[Itemized modification records]
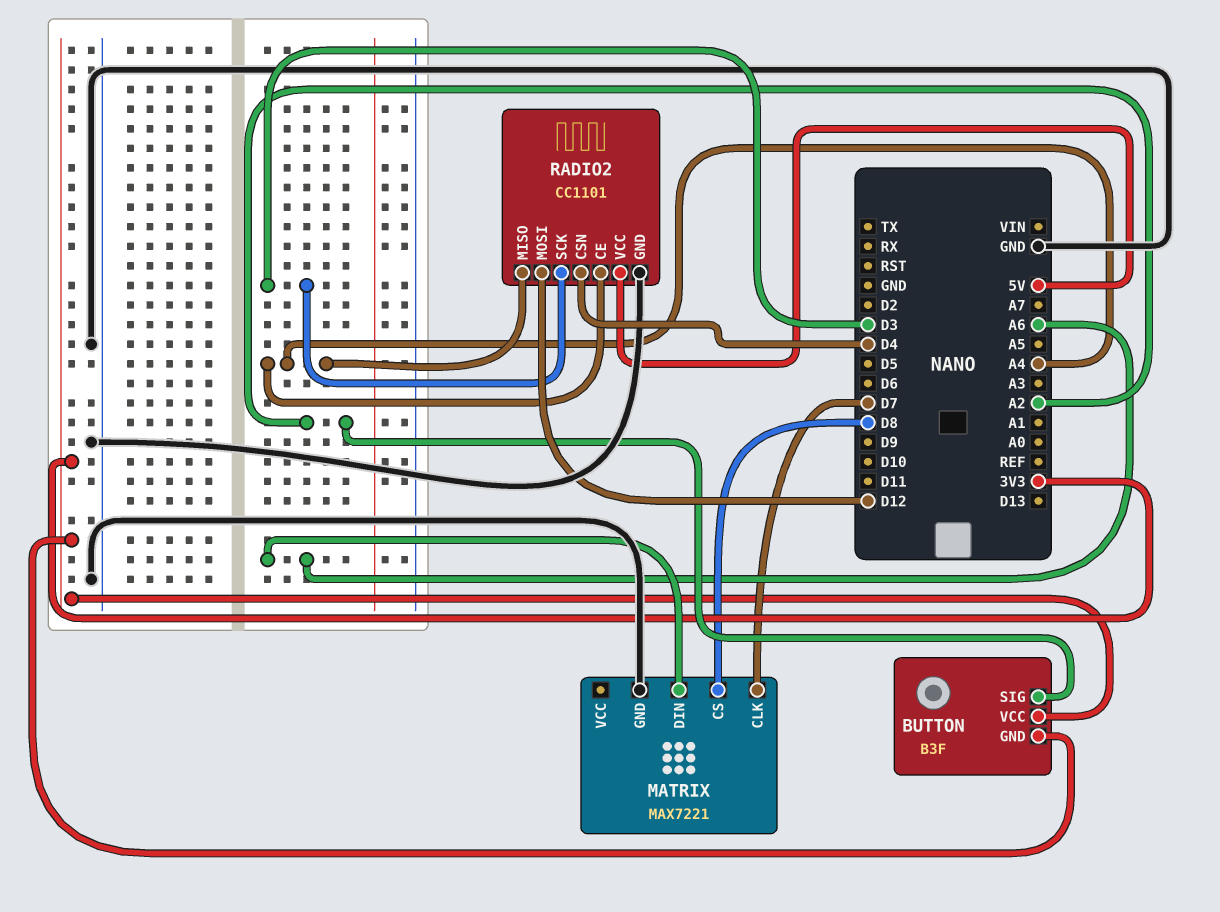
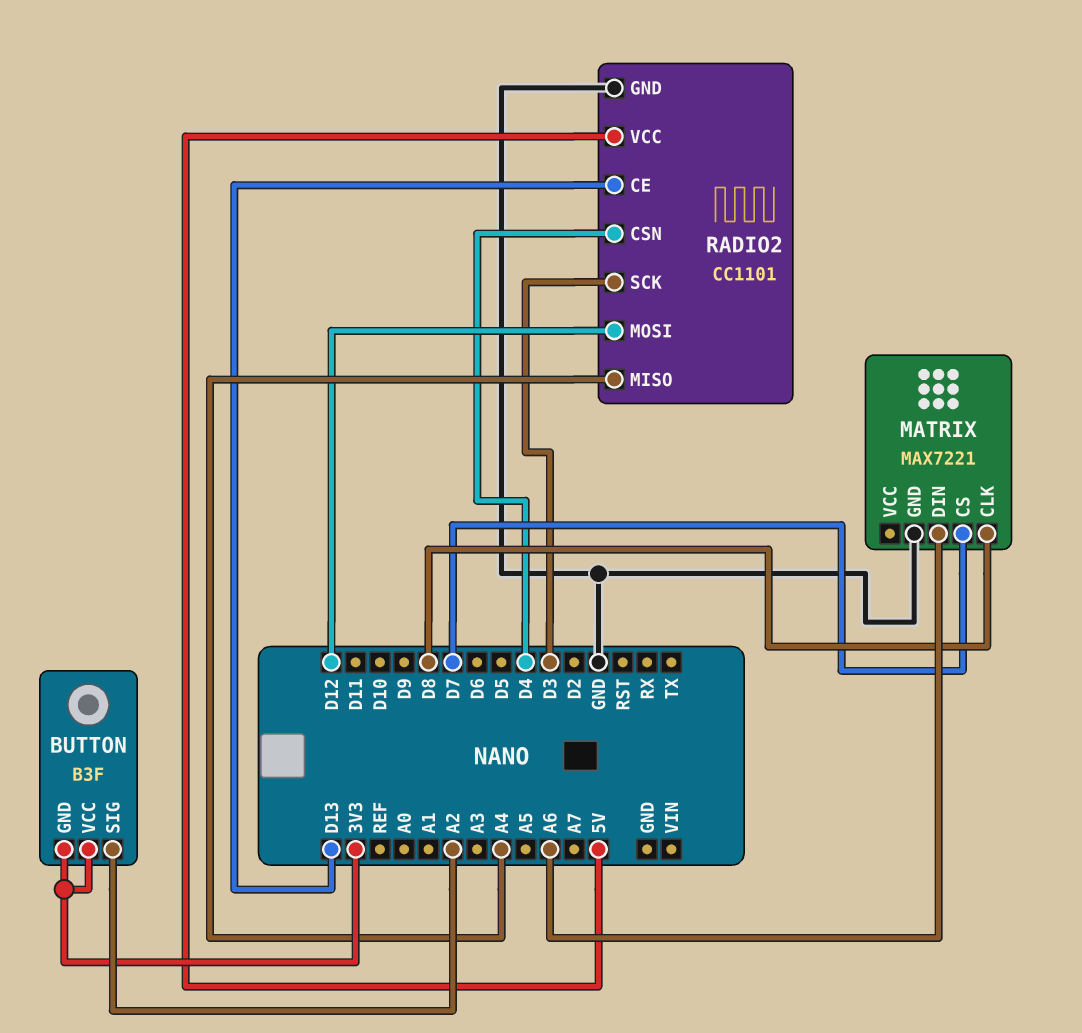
MATRIX pin CLK: D7 -> D8
MATRIX pin CS: D8 -> D7
RADIO2 pin CE: A4 -> D13

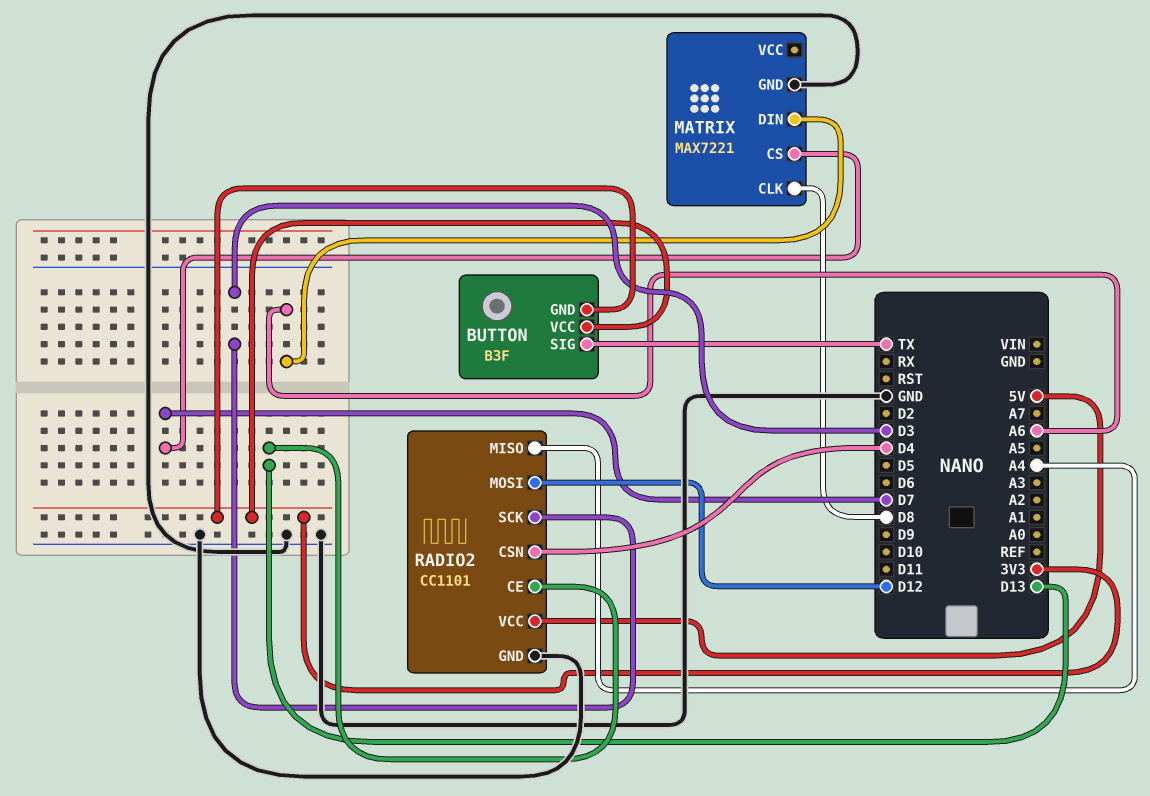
BUTTON pin SIG: A2 -> TX

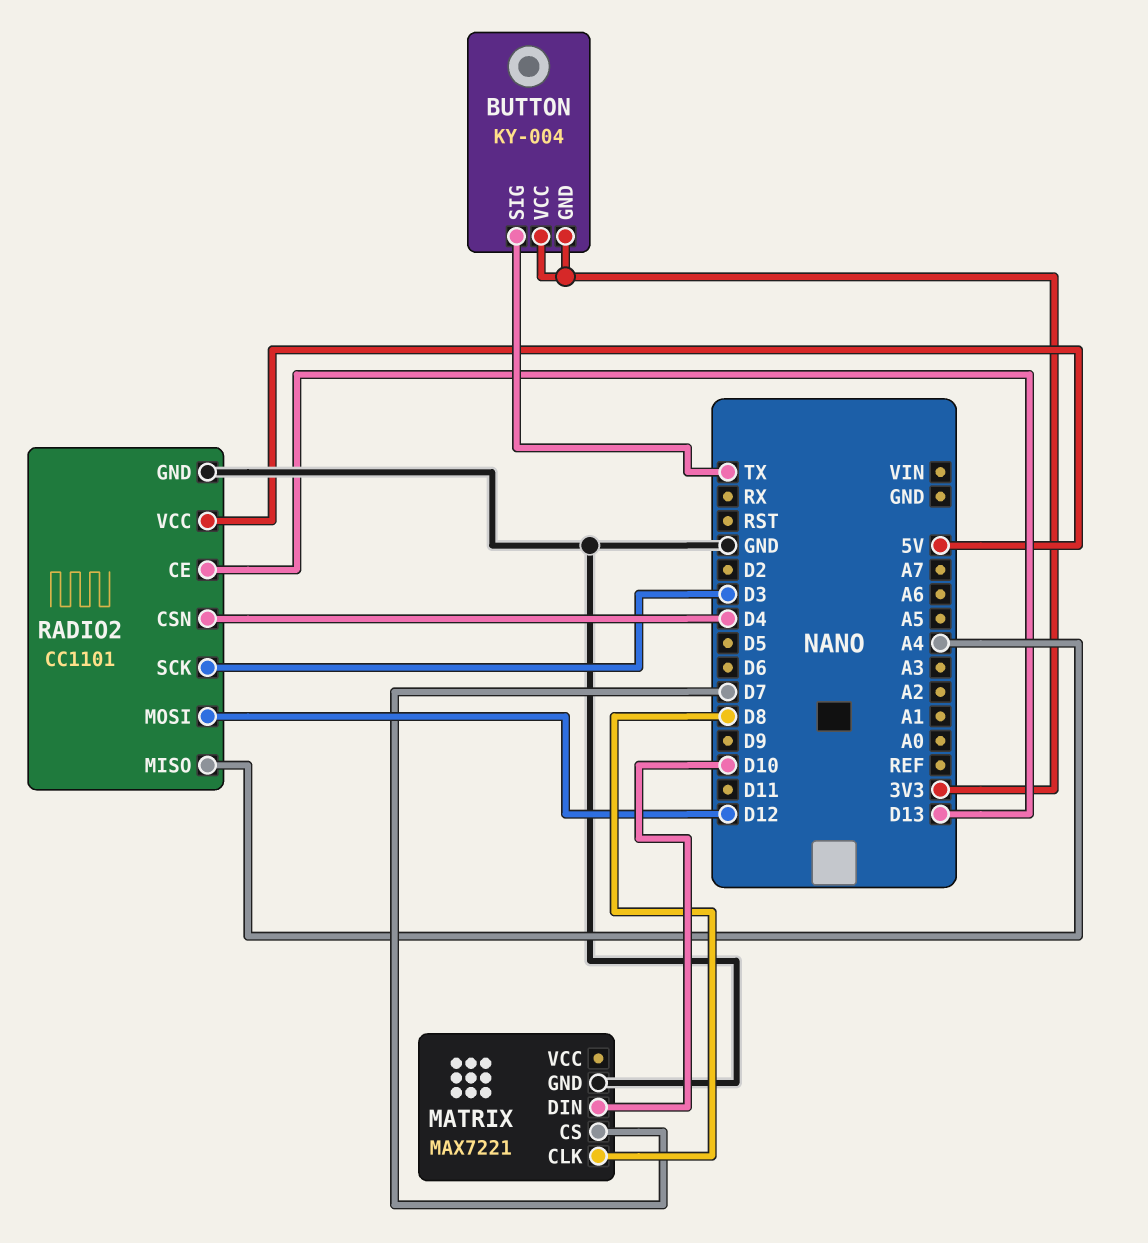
BUTTON: B3F -> KY-004
MATRIX pin DIN: A6 -> D10

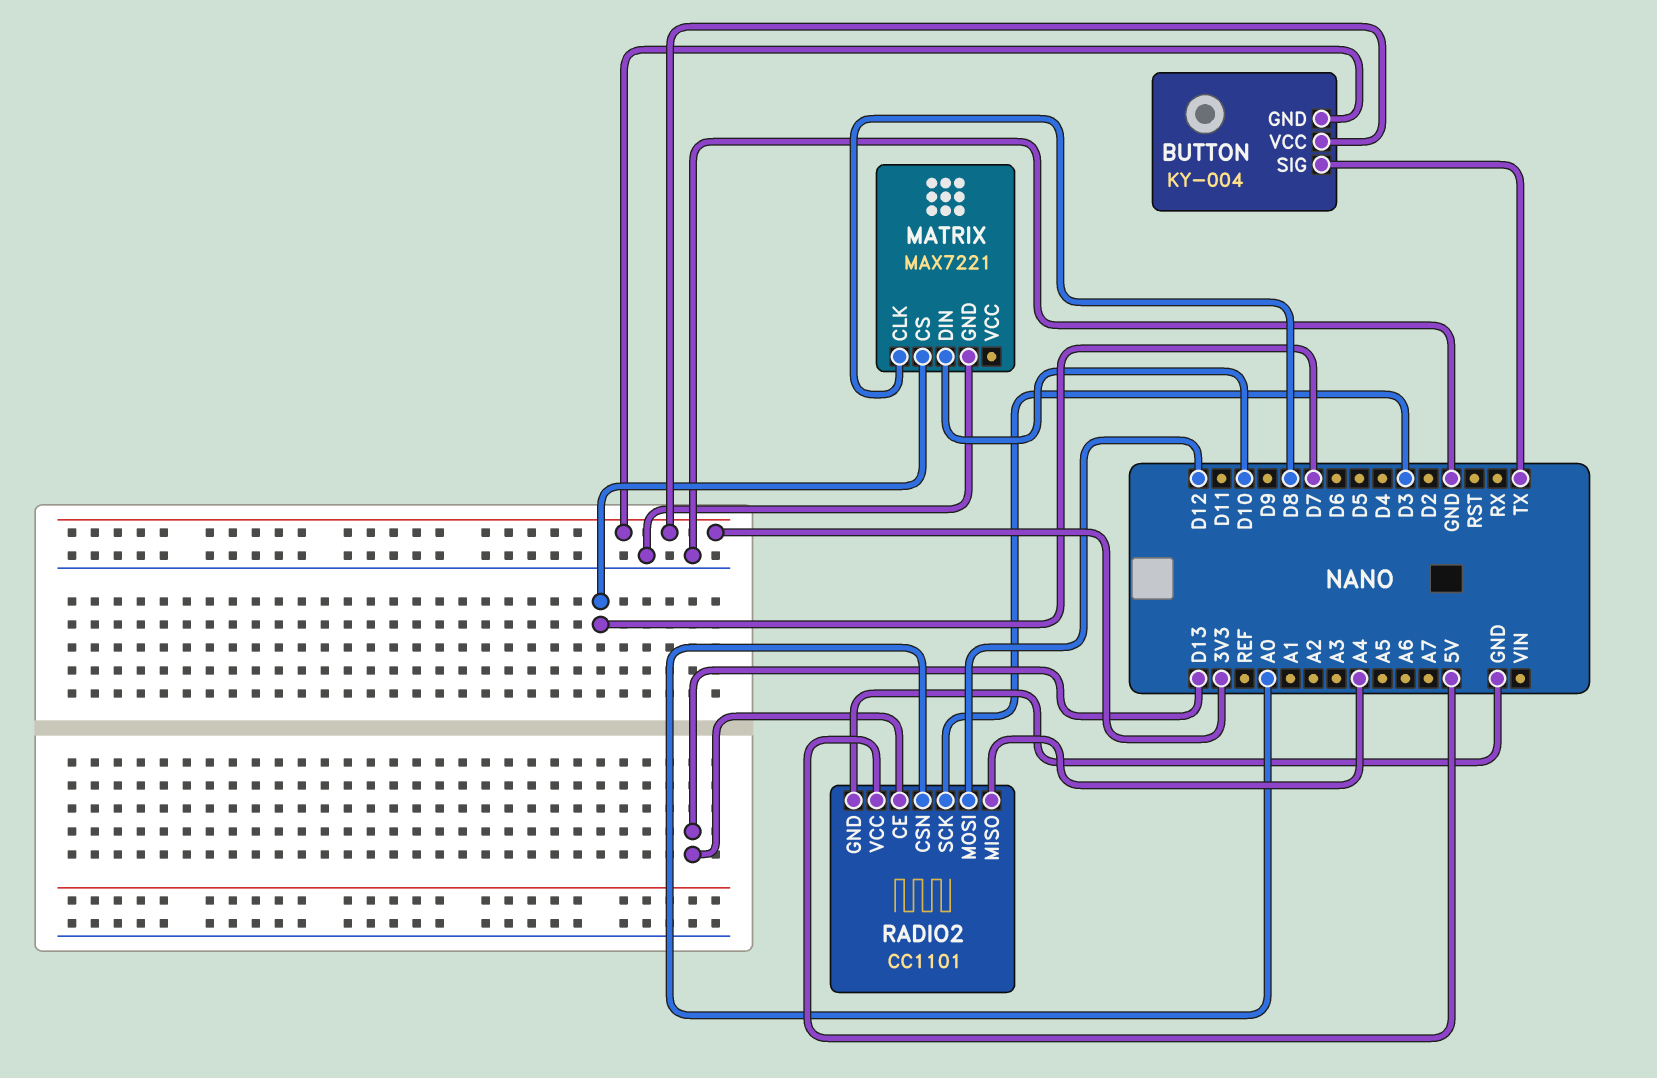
RADIO2 pin CSN: D4 -> A0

◆ Task goal
Gather from the data above every line with the string "BUTTON".

◆ Output of the task
BUTTON pin SIG: A2 -> TX
BUTTON: B3F -> KY-004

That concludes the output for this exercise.